====== DATA PROVIDED ======
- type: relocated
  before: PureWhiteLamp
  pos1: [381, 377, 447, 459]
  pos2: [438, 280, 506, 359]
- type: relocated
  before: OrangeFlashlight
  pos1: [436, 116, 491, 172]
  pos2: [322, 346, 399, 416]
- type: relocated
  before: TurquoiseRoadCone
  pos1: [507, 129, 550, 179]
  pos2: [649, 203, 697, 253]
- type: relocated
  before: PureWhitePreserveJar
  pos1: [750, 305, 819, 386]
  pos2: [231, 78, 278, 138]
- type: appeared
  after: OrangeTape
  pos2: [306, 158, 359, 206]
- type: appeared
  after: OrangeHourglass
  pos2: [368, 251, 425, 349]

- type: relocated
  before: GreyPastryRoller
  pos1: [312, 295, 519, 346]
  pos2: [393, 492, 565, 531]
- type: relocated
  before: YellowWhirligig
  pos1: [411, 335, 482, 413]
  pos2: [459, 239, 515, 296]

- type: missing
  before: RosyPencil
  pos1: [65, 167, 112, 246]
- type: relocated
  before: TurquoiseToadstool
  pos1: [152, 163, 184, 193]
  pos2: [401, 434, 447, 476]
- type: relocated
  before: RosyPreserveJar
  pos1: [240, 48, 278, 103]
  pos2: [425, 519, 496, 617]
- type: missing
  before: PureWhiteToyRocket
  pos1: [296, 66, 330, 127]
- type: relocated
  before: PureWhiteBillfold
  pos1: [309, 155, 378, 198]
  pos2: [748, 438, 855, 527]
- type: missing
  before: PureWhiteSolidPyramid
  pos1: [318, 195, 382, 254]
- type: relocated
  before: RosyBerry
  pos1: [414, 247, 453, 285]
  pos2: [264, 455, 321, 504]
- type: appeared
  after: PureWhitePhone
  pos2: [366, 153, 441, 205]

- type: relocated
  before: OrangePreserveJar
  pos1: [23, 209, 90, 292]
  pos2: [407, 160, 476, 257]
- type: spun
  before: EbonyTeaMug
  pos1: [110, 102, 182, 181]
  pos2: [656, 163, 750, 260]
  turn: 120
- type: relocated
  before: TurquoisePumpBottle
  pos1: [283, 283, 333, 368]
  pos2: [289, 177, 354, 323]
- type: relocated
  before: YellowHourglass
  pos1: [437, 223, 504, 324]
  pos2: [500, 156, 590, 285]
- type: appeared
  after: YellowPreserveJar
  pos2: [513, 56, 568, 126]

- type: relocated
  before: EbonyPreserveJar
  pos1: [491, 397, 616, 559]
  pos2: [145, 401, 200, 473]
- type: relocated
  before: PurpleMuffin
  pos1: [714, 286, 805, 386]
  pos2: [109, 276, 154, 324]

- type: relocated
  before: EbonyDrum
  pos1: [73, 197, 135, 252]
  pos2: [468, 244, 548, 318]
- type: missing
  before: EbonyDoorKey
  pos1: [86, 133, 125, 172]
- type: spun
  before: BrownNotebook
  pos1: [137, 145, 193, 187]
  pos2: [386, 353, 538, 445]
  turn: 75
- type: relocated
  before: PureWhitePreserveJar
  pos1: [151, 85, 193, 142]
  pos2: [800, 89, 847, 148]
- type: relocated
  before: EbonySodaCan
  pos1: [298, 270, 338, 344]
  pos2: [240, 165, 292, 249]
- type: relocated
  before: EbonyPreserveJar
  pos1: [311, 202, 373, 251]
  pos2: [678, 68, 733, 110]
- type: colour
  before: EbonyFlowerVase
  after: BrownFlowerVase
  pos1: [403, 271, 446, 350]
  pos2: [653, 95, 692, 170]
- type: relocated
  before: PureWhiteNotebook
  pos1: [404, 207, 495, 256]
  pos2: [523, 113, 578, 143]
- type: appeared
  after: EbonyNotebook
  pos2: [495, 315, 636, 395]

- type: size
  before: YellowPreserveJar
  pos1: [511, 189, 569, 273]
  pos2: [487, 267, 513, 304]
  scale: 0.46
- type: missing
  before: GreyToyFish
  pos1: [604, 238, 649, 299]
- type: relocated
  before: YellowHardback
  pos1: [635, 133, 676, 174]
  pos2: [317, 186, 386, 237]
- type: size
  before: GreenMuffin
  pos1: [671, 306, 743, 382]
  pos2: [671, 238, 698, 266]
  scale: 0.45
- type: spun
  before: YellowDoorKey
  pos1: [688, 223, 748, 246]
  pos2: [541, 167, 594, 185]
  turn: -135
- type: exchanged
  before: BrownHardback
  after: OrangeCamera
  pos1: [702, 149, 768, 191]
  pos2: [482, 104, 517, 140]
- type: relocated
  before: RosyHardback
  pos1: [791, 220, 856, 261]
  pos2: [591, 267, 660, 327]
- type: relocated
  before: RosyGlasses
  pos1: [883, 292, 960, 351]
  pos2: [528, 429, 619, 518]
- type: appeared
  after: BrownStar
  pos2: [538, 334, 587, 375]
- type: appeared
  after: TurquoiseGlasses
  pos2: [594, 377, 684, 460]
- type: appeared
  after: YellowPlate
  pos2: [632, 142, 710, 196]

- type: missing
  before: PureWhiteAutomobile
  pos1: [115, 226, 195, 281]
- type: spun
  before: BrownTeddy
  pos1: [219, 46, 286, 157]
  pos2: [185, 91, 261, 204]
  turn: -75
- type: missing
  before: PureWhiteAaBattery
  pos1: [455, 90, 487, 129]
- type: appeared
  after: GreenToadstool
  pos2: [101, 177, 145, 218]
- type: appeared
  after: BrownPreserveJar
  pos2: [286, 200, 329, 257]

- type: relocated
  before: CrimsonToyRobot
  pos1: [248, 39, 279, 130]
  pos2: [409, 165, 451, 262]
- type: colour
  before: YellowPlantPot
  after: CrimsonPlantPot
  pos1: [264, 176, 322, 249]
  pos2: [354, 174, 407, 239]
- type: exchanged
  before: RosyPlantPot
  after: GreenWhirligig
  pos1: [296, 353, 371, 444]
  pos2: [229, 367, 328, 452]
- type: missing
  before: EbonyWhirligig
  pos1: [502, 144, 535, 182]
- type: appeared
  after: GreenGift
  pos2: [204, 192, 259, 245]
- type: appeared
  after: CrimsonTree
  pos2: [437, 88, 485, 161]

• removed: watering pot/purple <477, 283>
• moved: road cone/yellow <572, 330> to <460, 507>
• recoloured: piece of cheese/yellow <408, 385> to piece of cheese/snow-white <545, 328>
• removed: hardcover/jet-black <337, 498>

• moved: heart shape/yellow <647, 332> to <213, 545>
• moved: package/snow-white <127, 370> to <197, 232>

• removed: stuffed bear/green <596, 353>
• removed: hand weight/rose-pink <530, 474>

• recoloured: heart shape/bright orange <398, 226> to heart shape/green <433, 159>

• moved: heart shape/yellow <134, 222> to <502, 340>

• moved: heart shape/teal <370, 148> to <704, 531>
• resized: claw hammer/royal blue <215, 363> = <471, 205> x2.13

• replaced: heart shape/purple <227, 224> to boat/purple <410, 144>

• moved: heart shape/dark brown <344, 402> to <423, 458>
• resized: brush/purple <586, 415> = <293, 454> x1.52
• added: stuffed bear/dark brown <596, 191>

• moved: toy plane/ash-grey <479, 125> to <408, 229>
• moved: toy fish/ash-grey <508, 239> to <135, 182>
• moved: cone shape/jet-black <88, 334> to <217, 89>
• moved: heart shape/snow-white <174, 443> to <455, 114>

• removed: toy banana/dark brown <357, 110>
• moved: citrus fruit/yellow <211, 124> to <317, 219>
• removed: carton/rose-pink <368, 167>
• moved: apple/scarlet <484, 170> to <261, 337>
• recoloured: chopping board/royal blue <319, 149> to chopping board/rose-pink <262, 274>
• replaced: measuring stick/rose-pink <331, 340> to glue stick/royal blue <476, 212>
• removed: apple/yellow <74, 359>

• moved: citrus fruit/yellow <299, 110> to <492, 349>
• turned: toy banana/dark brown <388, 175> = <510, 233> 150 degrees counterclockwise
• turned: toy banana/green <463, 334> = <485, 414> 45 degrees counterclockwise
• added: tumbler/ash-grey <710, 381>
======
## WORK TASK
Set down only the lines above that fall between the line holding "pos2: [438, 280, 506, 359]" and the line holding "after: OrangeHourglass", inclusive, keeping each exact.

## EXERCISE ANSWER
  pos2: [438, 280, 506, 359]
- type: relocated
  before: OrangeFlashlight
  pos1: [436, 116, 491, 172]
  pos2: [322, 346, 399, 416]
- type: relocated
  before: TurquoiseRoadCone
  pos1: [507, 129, 550, 179]
  pos2: [649, 203, 697, 253]
- type: relocated
  before: PureWhitePreserveJar
  pos1: [750, 305, 819, 386]
  pos2: [231, 78, 278, 138]
- type: appeared
  after: OrangeTape
  pos2: [306, 158, 359, 206]
- type: appeared
  after: OrangeHourglass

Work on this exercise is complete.